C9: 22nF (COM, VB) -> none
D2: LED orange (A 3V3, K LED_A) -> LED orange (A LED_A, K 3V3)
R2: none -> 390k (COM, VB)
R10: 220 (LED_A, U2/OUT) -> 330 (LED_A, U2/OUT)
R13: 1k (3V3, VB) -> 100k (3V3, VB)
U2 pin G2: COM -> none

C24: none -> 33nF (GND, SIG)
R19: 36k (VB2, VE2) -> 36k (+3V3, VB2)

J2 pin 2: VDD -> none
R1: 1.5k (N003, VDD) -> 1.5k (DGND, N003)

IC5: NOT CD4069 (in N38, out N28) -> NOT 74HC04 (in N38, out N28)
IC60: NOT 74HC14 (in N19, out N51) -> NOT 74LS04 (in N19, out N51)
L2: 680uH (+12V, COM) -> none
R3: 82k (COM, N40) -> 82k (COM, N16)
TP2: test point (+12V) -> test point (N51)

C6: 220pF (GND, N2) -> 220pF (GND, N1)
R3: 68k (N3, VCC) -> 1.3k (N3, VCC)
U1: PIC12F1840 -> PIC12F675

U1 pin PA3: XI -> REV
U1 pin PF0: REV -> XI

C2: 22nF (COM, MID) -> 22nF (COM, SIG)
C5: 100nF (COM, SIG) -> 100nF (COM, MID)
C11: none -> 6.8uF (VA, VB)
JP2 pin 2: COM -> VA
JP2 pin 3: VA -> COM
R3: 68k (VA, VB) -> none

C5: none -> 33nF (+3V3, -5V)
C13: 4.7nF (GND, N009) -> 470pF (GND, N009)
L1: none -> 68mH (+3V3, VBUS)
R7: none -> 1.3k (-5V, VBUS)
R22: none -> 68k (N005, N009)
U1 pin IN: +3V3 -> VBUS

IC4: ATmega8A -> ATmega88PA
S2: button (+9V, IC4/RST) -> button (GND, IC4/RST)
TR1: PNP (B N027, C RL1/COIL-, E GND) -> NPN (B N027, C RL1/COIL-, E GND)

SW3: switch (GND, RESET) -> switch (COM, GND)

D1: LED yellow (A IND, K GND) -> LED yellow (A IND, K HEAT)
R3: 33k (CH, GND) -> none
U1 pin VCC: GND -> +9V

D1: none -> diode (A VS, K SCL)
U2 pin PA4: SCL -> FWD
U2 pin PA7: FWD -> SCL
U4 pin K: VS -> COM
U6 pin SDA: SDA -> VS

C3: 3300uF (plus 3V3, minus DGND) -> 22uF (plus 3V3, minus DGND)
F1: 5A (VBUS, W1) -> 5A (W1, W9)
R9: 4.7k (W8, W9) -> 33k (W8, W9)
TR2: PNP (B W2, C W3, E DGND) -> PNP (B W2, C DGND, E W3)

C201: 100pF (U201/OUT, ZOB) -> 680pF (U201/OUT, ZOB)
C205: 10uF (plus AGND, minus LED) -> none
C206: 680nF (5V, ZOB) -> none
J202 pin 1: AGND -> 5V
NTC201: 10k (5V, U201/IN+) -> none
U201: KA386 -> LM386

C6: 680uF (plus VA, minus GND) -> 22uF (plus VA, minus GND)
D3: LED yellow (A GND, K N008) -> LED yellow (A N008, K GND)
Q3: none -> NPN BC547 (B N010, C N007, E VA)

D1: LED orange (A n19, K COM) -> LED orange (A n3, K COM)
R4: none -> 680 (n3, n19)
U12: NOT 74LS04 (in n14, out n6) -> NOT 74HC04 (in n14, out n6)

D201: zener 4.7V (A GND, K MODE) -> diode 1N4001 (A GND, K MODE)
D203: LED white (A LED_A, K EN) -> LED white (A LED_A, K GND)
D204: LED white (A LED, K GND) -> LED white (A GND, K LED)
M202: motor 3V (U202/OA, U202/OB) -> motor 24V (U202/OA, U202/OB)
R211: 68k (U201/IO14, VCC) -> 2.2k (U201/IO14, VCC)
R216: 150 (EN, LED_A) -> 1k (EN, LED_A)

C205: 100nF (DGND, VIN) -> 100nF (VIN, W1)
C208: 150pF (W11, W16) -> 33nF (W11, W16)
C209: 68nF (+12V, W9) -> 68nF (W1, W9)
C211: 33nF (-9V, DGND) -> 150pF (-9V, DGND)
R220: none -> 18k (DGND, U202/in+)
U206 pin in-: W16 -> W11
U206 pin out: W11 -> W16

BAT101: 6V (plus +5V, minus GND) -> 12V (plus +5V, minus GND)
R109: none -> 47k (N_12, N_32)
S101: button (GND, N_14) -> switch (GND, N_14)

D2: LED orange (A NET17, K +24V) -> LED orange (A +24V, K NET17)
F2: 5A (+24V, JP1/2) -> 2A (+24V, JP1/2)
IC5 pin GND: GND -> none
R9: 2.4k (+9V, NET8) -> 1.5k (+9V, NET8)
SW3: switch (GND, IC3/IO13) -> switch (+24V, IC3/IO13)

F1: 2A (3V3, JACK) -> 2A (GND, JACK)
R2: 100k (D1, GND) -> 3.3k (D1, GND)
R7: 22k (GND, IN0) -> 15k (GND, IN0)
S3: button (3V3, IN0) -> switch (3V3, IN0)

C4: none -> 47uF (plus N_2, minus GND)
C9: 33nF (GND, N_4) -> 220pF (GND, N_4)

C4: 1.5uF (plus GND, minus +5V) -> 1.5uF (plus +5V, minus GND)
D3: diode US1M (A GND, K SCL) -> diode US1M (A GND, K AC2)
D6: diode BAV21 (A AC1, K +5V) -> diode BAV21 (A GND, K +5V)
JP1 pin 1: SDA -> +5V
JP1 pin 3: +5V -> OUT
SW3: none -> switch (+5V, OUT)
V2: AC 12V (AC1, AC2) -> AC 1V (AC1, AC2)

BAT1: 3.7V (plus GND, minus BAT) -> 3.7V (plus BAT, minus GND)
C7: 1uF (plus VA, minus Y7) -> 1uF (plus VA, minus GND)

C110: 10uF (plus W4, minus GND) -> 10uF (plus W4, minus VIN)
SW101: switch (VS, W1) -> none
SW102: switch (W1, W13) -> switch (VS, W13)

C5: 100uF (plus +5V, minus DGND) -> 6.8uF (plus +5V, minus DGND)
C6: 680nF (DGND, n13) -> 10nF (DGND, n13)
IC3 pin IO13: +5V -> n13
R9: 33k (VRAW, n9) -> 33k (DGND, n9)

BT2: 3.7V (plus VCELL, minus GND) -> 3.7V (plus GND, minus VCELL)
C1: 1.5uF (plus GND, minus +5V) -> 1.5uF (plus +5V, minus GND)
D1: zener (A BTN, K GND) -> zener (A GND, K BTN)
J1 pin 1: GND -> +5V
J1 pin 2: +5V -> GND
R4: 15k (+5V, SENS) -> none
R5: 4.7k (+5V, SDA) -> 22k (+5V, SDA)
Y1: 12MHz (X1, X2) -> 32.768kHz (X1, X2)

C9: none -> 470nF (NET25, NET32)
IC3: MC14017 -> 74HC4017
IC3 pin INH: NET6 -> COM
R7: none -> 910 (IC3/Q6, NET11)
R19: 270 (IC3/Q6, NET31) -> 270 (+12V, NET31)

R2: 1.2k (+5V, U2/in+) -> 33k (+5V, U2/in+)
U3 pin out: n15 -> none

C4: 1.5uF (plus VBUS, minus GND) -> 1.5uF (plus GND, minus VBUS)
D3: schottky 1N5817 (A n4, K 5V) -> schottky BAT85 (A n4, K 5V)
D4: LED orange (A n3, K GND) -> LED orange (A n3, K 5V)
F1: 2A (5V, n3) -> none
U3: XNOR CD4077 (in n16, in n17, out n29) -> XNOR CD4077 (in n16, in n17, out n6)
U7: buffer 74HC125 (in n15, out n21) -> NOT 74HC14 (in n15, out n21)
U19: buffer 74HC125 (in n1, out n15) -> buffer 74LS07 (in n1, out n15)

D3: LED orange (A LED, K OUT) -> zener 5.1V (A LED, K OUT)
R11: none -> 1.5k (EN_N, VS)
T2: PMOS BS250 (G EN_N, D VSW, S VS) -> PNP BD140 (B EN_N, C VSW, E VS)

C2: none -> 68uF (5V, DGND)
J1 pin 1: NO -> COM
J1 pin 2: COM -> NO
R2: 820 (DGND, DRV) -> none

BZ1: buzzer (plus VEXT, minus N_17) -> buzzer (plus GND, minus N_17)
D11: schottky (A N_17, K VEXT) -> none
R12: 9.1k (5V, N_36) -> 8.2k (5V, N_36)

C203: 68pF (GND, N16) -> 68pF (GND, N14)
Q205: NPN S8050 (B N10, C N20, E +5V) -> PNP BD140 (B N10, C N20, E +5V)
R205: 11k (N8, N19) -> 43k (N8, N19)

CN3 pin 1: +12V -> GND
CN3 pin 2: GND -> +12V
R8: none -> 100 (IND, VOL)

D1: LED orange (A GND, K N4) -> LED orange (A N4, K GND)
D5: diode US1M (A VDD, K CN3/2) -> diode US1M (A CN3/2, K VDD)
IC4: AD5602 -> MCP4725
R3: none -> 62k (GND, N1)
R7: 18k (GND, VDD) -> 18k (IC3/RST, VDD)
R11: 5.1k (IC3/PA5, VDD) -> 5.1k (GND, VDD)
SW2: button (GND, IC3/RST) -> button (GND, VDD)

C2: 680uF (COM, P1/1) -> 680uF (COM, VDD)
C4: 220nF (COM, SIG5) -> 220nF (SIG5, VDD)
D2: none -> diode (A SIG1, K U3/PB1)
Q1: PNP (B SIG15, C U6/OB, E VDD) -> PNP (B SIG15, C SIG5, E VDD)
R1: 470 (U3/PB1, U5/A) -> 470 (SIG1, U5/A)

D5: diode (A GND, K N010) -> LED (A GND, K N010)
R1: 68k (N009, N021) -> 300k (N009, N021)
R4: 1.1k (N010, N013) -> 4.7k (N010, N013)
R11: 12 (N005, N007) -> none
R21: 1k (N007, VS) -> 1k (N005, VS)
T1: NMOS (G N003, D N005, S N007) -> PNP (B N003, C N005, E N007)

____

HOW TO COMPLETE THIS TASK
Copy the lines above exactly, beginning at the line that has "D6: diode BAV21" and stopping after the line that has "SW101: switch (VS, W1) -> none", and omit the rest.

ANSWER BOX
D6: diode BAV21 (A AC1, K +5V) -> diode BAV21 (A GND, K +5V)
JP1 pin 1: SDA -> +5V
JP1 pin 3: +5V -> OUT
SW3: none -> switch (+5V, OUT)
V2: AC 12V (AC1, AC2) -> AC 1V (AC1, AC2)

BAT1: 3.7V (plus GND, minus BAT) -> 3.7V (plus BAT, minus GND)
C7: 1uF (plus VA, minus Y7) -> 1uF (plus VA, minus GND)

C110: 10uF (plus W4, minus GND) -> 10uF (plus W4, minus VIN)
SW101: switch (VS, W1) -> none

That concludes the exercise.